● **Coordinate-based object records**
——————
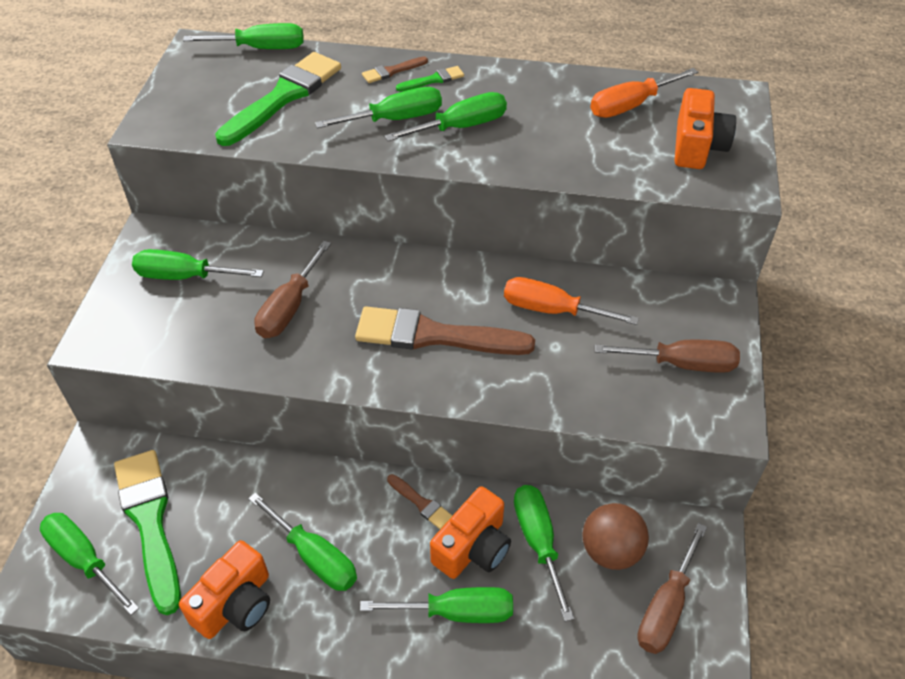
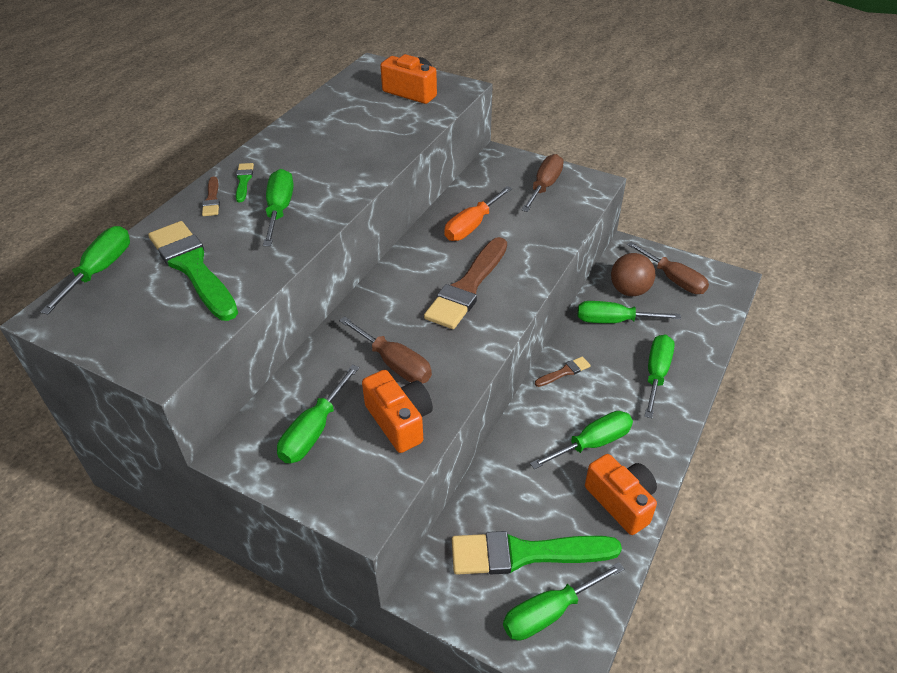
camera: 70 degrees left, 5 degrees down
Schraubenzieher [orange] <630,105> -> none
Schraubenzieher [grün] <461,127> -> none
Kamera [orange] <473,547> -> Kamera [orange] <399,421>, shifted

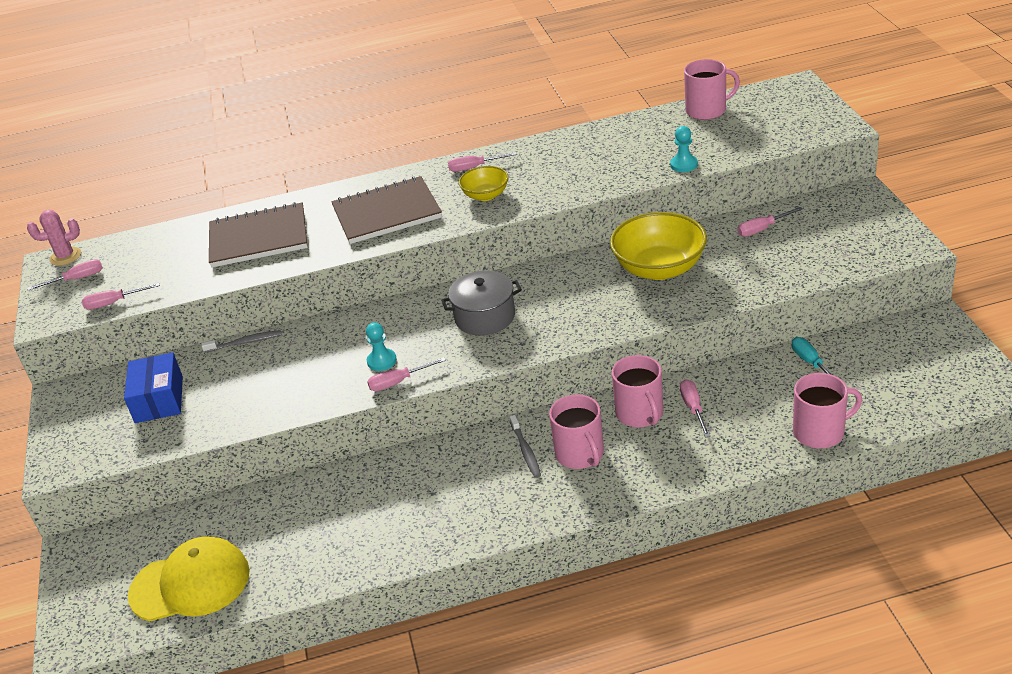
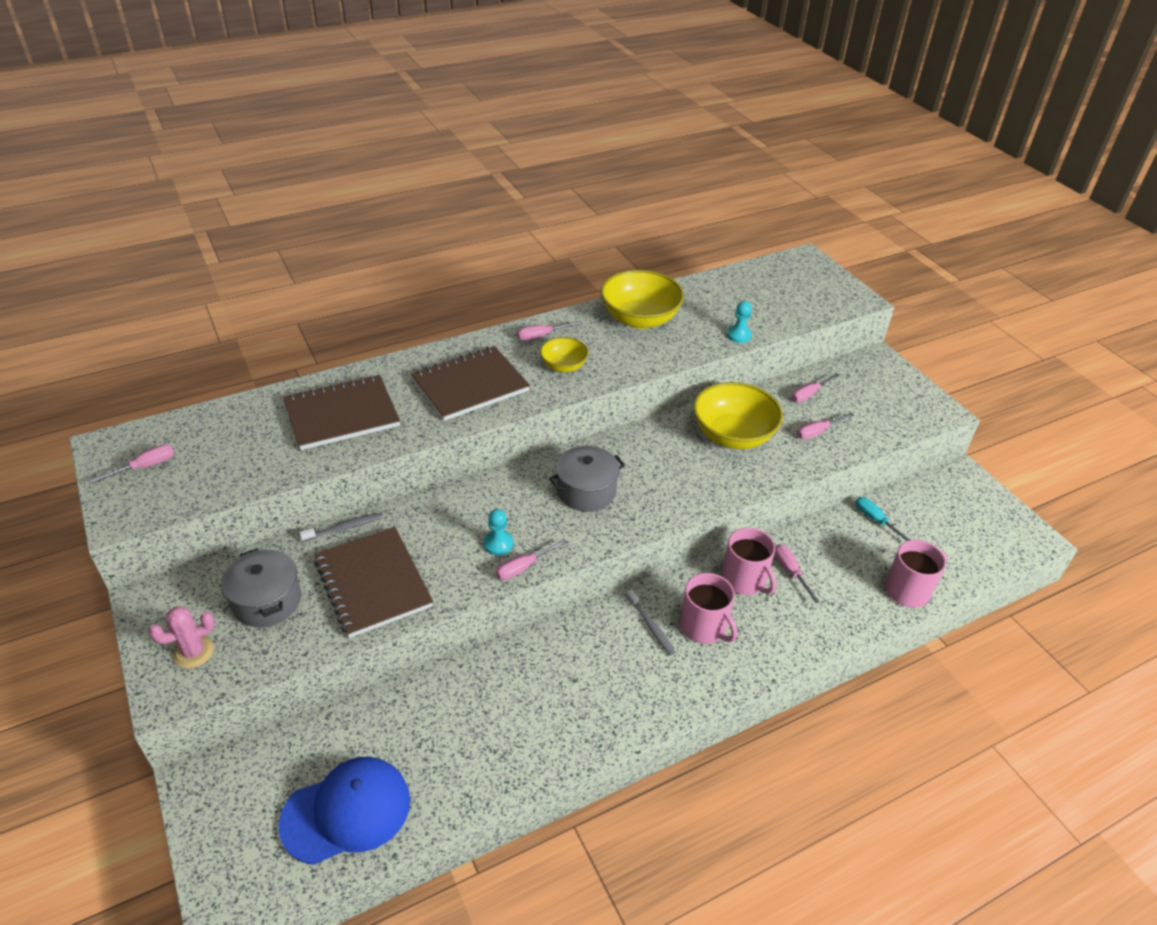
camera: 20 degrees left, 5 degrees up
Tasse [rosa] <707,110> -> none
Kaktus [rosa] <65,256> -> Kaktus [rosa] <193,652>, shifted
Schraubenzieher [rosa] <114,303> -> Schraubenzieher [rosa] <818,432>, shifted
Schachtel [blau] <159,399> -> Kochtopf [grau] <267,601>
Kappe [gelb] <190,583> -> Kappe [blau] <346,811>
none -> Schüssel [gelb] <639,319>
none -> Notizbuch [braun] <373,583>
——————
● **What is being asked**
Pictures are to be left out when the entries above are repeated exactly.

● **Response for this exercise**
camera: 70 degrees left, 5 degrees down
Schraubenzieher [orange] <630,105> -> none
Schraubenzieher [grün] <461,127> -> none
Kamera [orange] <473,547> -> Kamera [orange] <399,421>, shifted

camera: 20 degrees left, 5 degrees up
Tasse [rosa] <707,110> -> none
Kaktus [rosa] <65,256> -> Kaktus [rosa] <193,652>, shifted
Schraubenzieher [rosa] <114,303> -> Schraubenzieher [rosa] <818,432>, shifted
Schachtel [blau] <159,399> -> Kochtopf [grau] <267,601>
Kappe [gelb] <190,583> -> Kappe [blau] <346,811>
none -> Schüssel [gelb] <639,319>
none -> Notizbuch [braun] <373,583>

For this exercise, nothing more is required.